=== YOUR GOAL ===
Reproduce, from the lines below, exactly the stretch that begins at the line containing "camera: 65 degrees left, 0 degrees up" and ends at the line containing "(491, 239) = (332, 61): red", both included.

=== PROVIDED DATA ===
━━━━

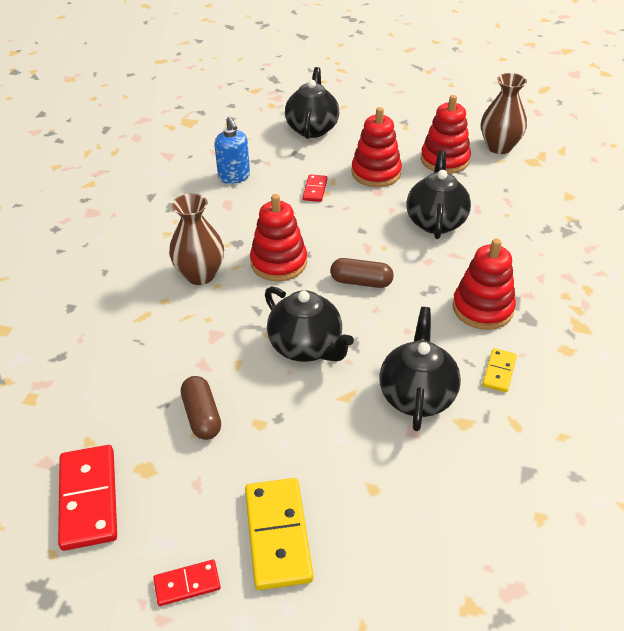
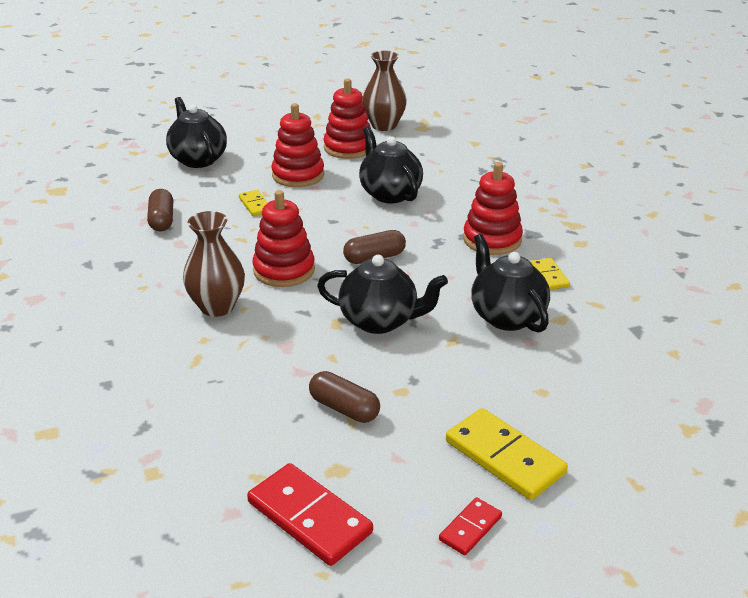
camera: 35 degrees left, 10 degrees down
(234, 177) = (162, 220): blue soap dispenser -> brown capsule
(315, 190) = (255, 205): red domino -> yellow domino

━━━━

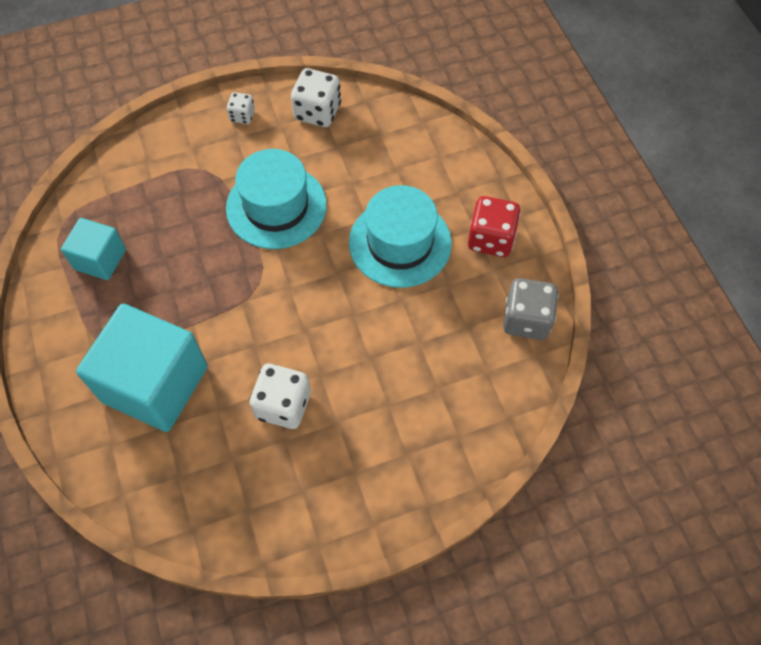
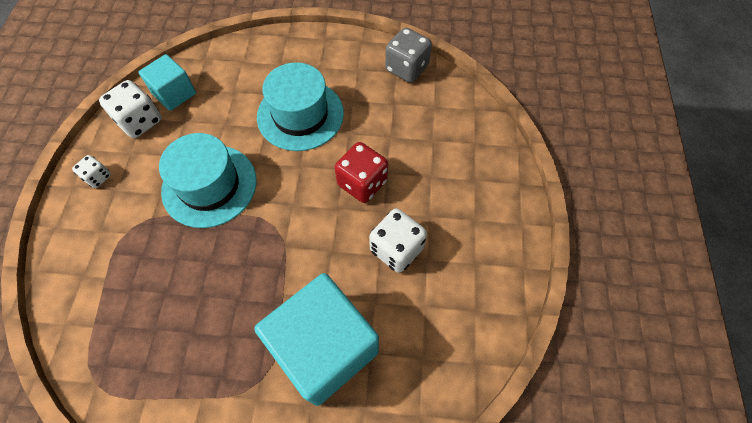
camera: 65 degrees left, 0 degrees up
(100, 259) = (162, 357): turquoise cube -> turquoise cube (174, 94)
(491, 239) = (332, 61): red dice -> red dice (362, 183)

━━━━

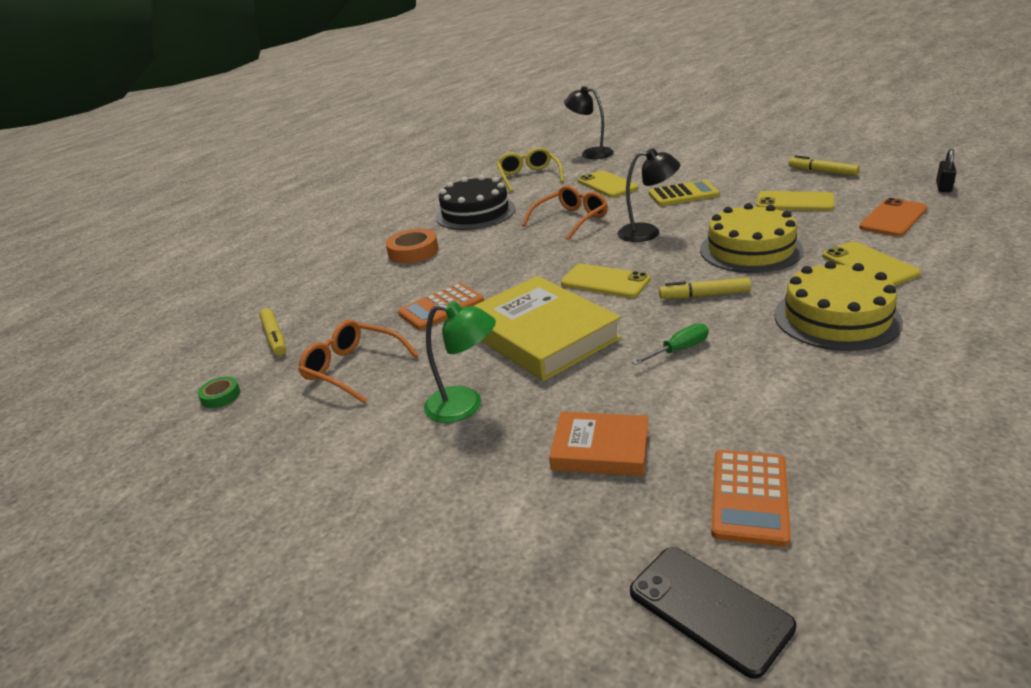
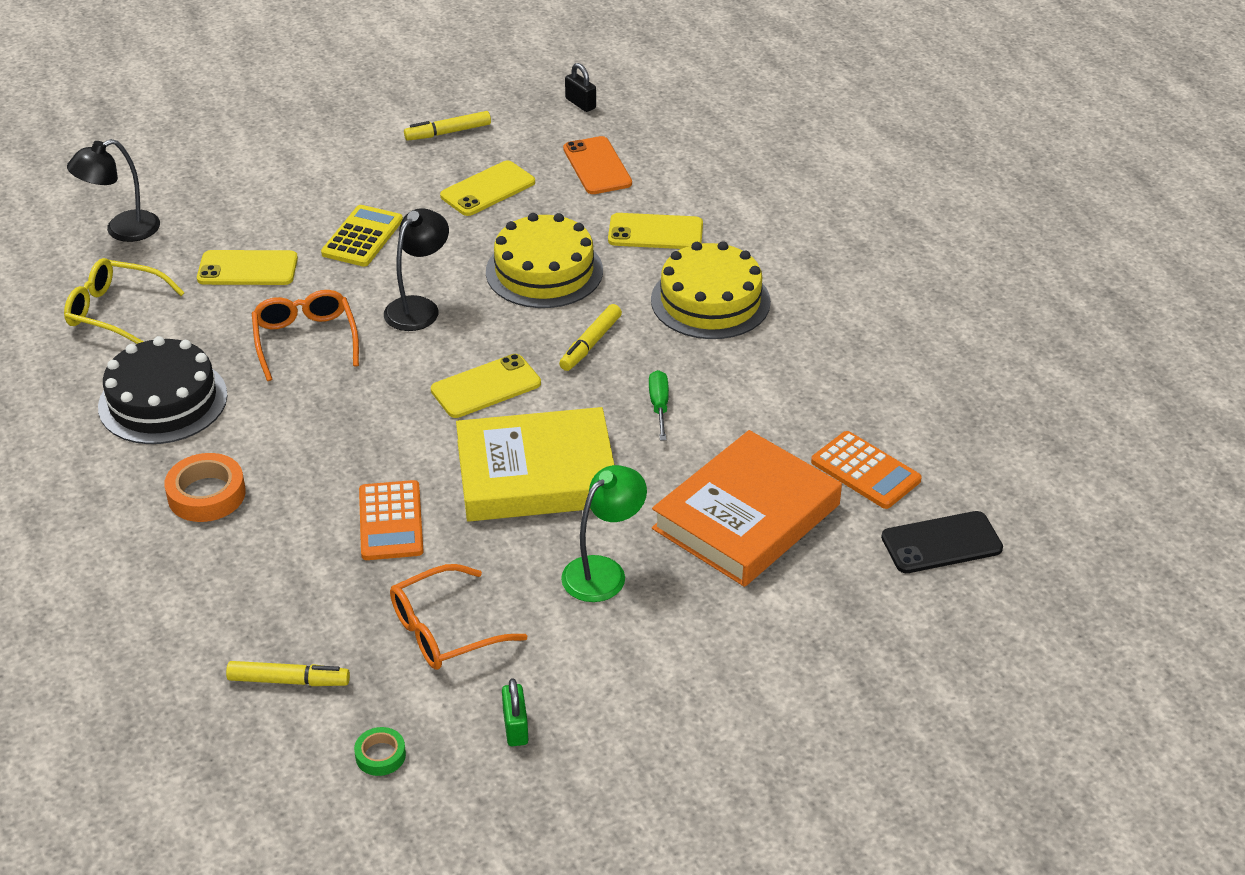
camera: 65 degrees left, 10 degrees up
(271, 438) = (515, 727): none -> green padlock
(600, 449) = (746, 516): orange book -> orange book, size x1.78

━━━━

=== OUTPUT BELOW ===
camera: 65 degrees left, 0 degrees up
(100, 259) = (162, 357): turquoise cube -> turquoise cube (174, 94)
(491, 239) = (332, 61): red dice -> red dice (362, 183)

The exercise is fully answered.